• **Task directions**: Give the data again exactly, without images.

• **Data**:

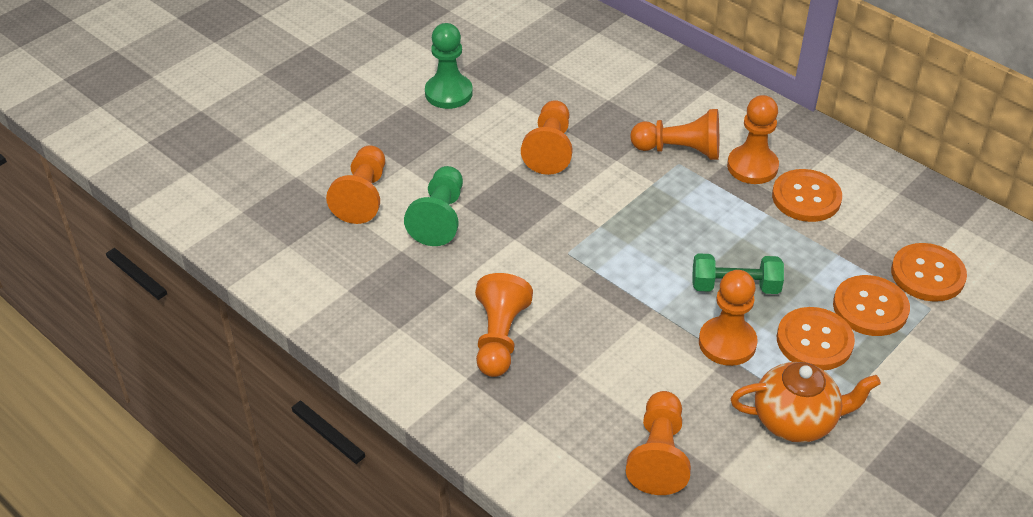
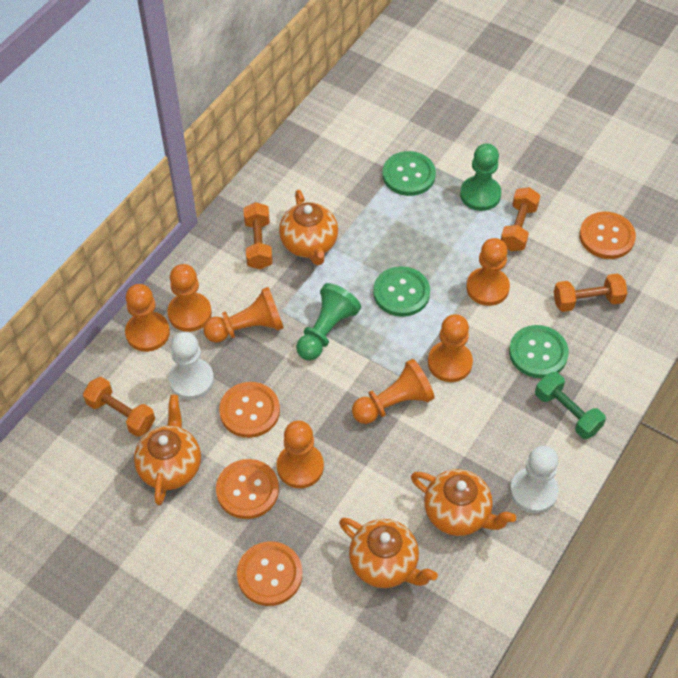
green button: 0 -> 3
orange dumbbell: 0 -> 4
orange teapot: 1 -> 4
white pawn: 0 -> 2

• **Exercise answer**:
green button: 0 -> 3
orange dumbbell: 0 -> 4
orange teapot: 1 -> 4
white pawn: 0 -> 2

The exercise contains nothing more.